PROBLEM TO WORK ON: Everything from the line with "C3: 15nF (GND, N004) -> 220nF (GND, N004)" to the line with "IC1: LM555 -> NE555" in the listing below, both lines included, needs to be copied exactly, apart from the pictures.

GIVEN ENTRIES:

********

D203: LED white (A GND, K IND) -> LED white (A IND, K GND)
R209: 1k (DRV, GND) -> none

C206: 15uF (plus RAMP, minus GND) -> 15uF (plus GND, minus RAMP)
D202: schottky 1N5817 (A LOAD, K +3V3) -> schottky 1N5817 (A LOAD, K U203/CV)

********

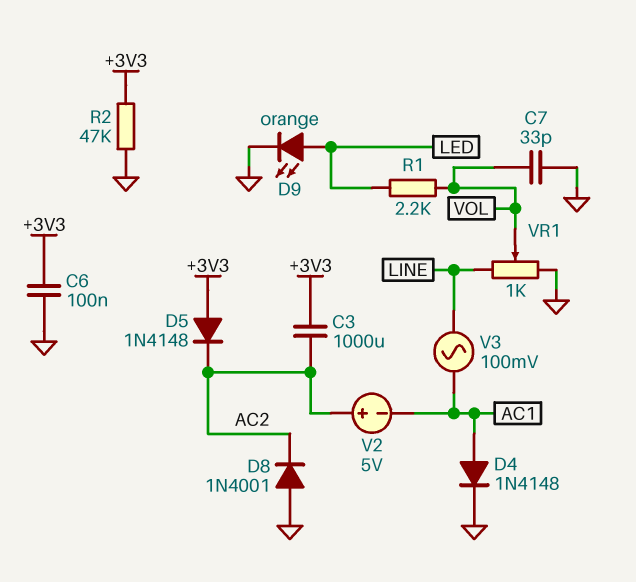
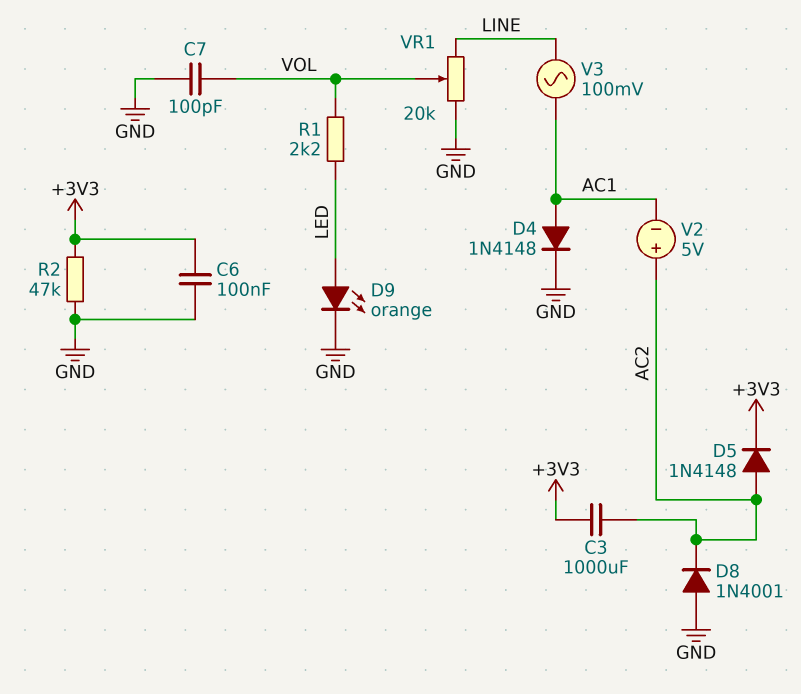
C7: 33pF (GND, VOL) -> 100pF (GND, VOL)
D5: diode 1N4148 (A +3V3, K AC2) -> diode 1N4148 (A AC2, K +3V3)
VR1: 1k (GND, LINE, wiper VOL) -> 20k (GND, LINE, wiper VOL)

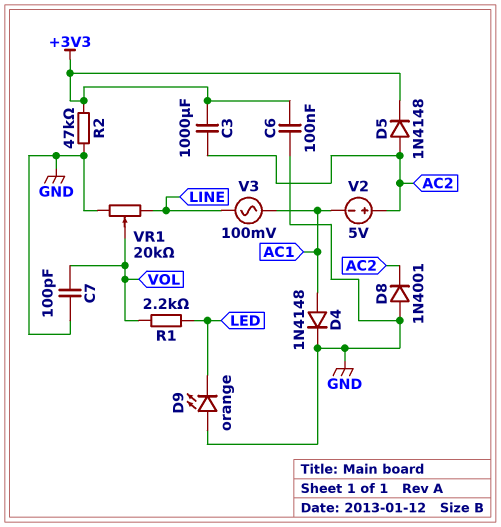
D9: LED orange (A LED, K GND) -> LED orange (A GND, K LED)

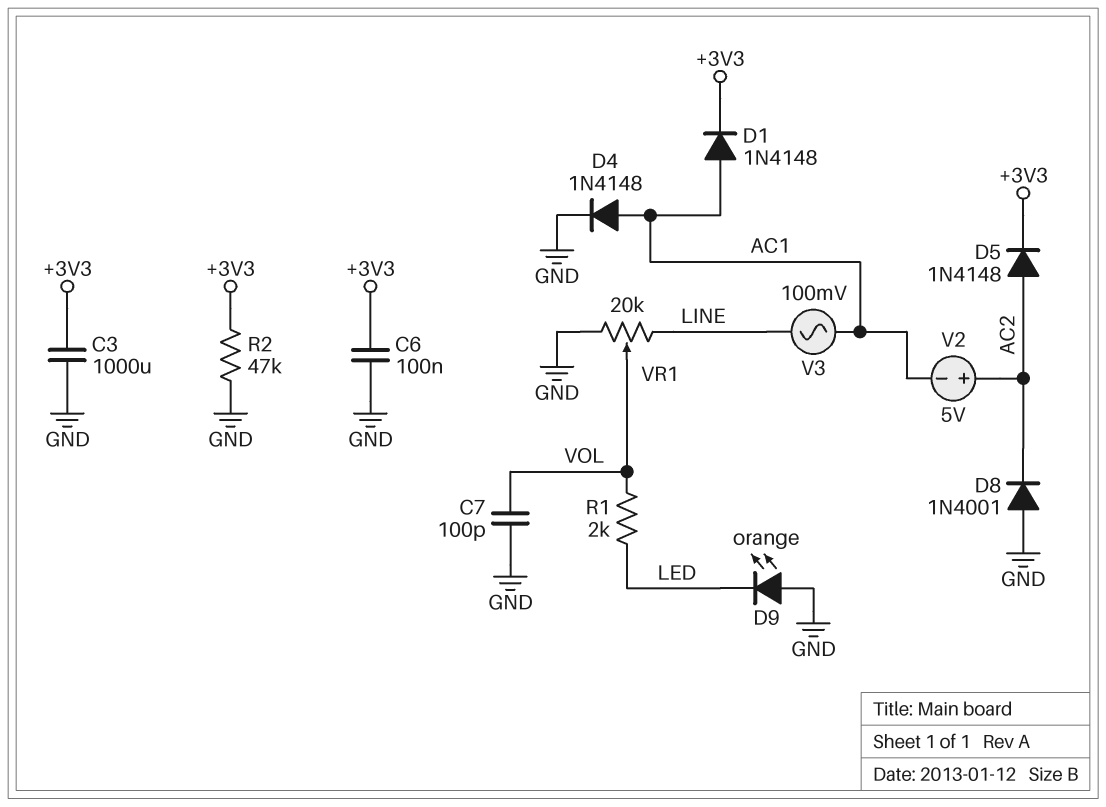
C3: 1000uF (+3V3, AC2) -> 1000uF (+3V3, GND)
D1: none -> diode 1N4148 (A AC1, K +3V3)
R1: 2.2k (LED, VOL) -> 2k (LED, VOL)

********

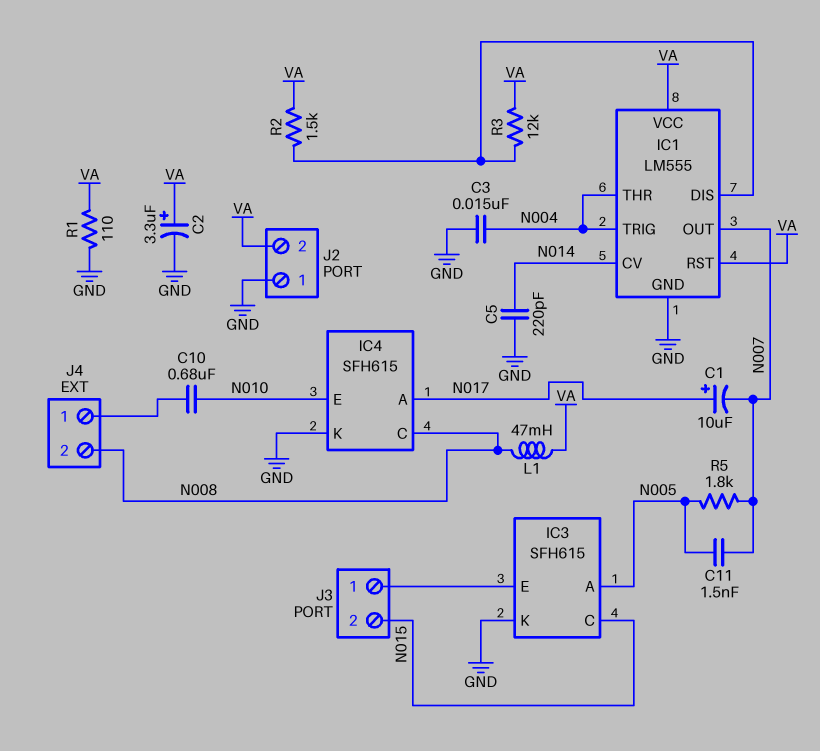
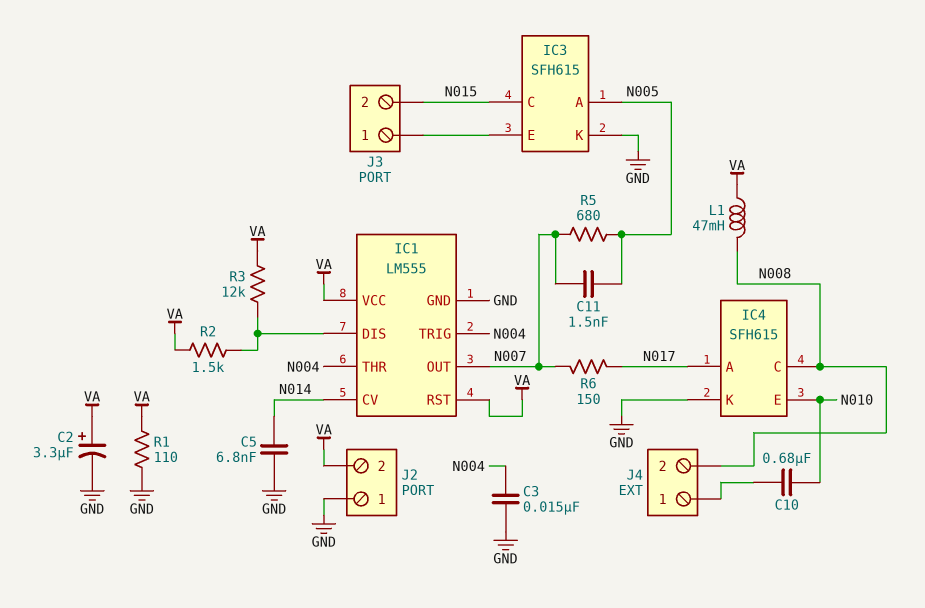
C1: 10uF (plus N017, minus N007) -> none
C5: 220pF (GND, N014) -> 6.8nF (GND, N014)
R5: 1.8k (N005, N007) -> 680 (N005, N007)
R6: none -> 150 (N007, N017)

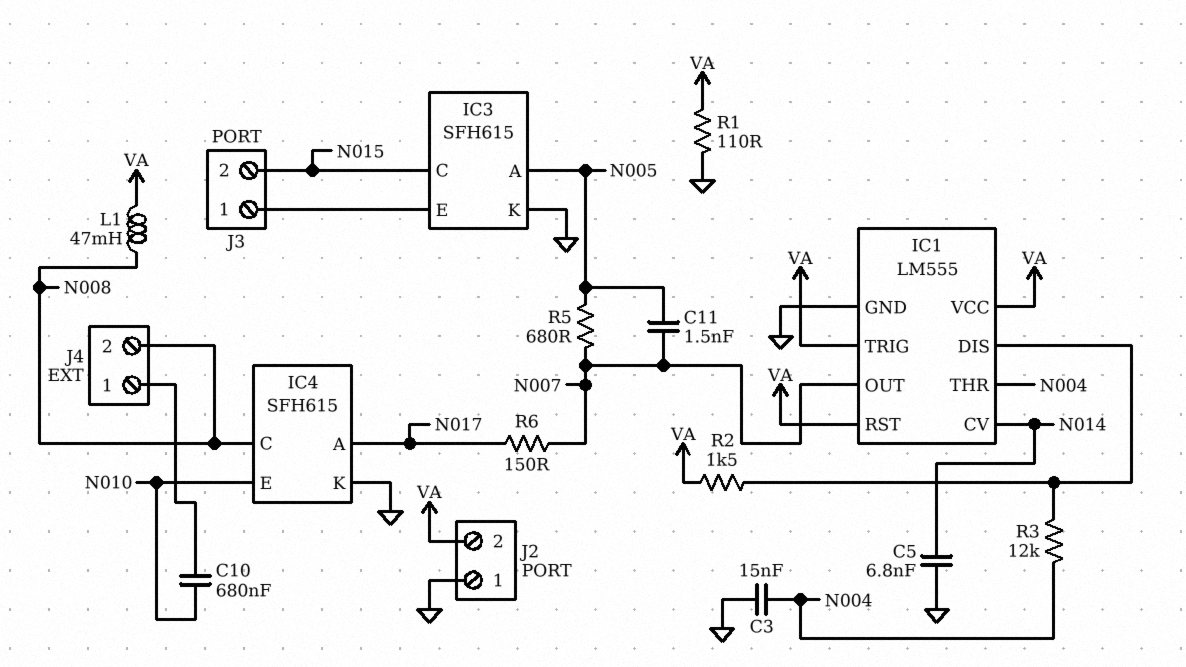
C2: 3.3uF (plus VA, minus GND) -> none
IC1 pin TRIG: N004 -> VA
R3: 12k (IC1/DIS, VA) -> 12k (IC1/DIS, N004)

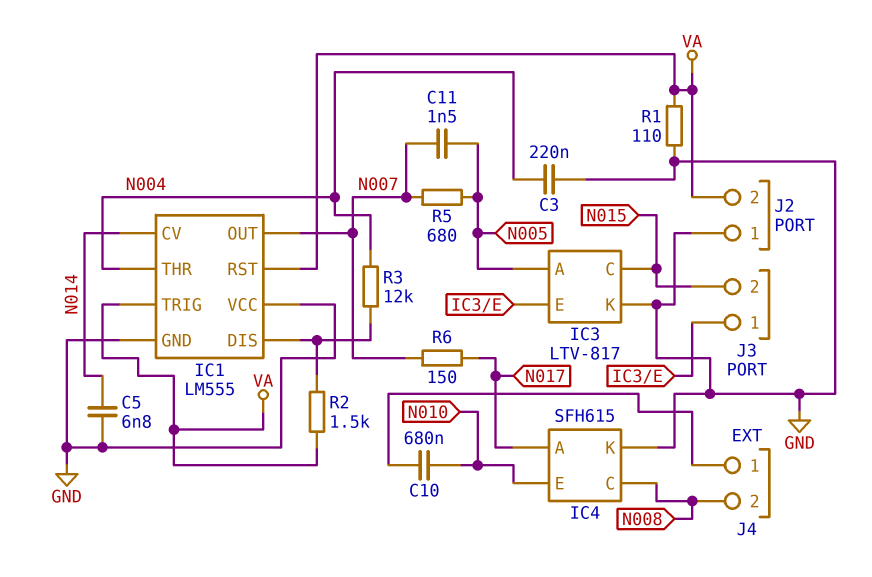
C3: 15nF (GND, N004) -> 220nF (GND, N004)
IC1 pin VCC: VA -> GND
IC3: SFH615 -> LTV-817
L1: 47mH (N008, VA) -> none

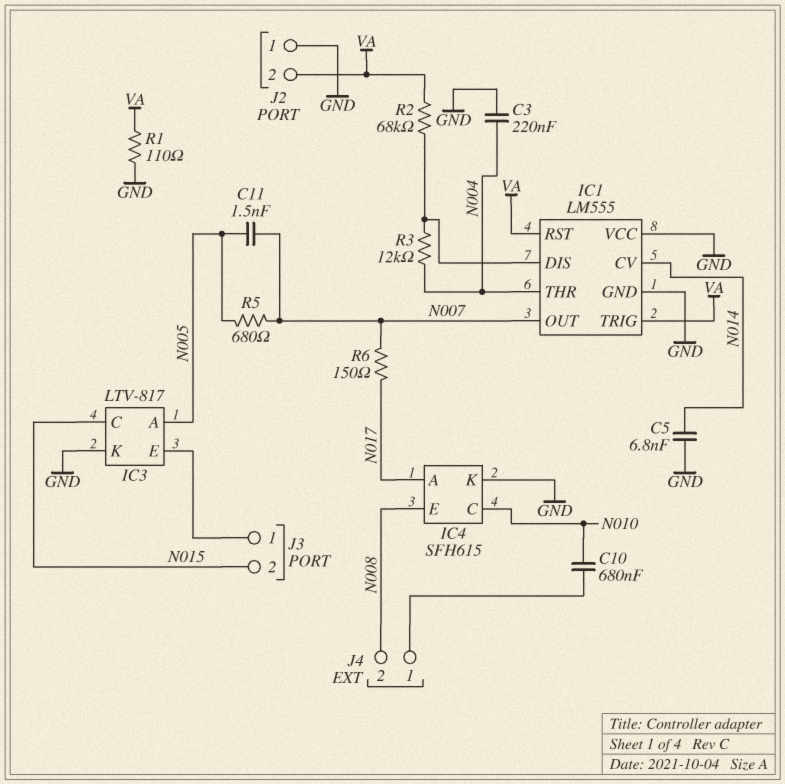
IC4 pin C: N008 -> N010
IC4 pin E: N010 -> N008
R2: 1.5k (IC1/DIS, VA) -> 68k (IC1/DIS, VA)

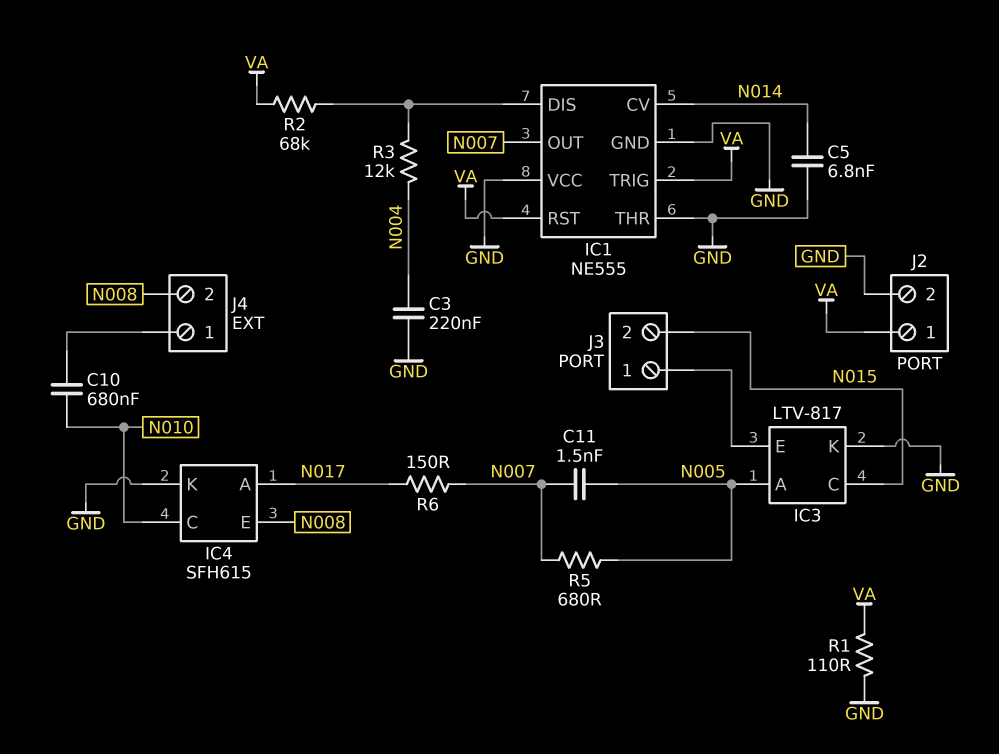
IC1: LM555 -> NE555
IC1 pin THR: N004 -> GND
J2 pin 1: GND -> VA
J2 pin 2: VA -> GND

********

ANSWER:
C3: 15nF (GND, N004) -> 220nF (GND, N004)
IC1 pin VCC: VA -> GND
IC3: SFH615 -> LTV-817
L1: 47mH (N008, VA) -> none

IC4 pin C: N008 -> N010
IC4 pin E: N010 -> N008
R2: 1.5k (IC1/DIS, VA) -> 68k (IC1/DIS, VA)

IC1: LM555 -> NE555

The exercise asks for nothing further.